WORK INSTRUCTIONS:
Which lines below contain the word "grey"? Copy each one.

EXCERPTED RECORDS:
━━━━

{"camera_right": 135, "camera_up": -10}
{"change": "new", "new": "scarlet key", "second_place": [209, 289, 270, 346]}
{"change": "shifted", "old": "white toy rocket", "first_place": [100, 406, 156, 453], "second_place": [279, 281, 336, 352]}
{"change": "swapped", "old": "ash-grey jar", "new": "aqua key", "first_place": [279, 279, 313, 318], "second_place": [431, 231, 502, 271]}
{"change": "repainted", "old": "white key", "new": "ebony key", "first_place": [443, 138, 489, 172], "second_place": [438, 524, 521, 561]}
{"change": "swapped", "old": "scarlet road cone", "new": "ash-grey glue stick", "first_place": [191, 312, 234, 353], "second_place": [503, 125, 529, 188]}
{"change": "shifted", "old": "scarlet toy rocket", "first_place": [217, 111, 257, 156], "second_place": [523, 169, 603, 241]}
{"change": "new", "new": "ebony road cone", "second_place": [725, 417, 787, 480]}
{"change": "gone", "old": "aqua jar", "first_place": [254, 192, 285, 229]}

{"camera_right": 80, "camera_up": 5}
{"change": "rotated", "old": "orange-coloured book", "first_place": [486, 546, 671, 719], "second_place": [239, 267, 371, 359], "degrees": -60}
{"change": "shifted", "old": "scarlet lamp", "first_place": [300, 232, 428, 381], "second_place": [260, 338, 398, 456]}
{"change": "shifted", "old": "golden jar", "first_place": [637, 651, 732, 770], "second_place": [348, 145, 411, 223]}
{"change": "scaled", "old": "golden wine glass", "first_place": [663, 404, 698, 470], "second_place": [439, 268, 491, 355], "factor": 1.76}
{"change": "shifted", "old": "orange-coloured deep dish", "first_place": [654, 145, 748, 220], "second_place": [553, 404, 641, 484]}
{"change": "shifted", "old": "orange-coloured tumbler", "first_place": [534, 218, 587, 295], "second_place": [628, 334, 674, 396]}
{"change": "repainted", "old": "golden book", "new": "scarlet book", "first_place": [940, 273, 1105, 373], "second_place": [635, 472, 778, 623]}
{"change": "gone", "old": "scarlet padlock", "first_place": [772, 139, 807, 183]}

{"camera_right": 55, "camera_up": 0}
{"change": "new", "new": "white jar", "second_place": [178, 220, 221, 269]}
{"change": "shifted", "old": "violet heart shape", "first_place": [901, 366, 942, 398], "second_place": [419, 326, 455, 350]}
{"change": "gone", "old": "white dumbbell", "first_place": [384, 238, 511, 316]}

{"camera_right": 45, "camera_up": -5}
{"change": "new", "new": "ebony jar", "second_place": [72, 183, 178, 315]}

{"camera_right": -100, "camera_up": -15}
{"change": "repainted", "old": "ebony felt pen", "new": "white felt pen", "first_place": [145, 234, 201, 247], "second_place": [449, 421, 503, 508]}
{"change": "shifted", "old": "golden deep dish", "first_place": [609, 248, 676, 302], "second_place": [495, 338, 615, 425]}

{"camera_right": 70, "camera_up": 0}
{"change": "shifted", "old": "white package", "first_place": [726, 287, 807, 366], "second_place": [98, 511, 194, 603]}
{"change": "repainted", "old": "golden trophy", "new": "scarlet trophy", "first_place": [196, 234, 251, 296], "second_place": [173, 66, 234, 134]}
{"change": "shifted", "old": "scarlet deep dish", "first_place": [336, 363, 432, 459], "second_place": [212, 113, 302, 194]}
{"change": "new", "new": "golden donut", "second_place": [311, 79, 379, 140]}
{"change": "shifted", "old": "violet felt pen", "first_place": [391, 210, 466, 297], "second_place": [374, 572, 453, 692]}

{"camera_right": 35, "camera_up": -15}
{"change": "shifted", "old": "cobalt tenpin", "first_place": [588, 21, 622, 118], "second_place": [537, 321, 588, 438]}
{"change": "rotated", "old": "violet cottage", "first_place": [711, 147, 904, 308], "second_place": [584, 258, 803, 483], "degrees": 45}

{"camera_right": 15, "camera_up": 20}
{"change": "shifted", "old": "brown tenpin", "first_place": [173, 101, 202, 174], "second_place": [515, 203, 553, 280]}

━━━━

TASK RESPONSE:
{"change": "swapped", "old": "ash-grey jar", "new": "aqua key", "first_place": [279, 279, 313, 318], "second_place": [431, 231, 502, 271]}
{"change": "swapped", "old": "scarlet road cone", "new": "ash-grey glue stick", "first_place": [191, 312, 234, 353], "second_place": [503, 125, 529, 188]}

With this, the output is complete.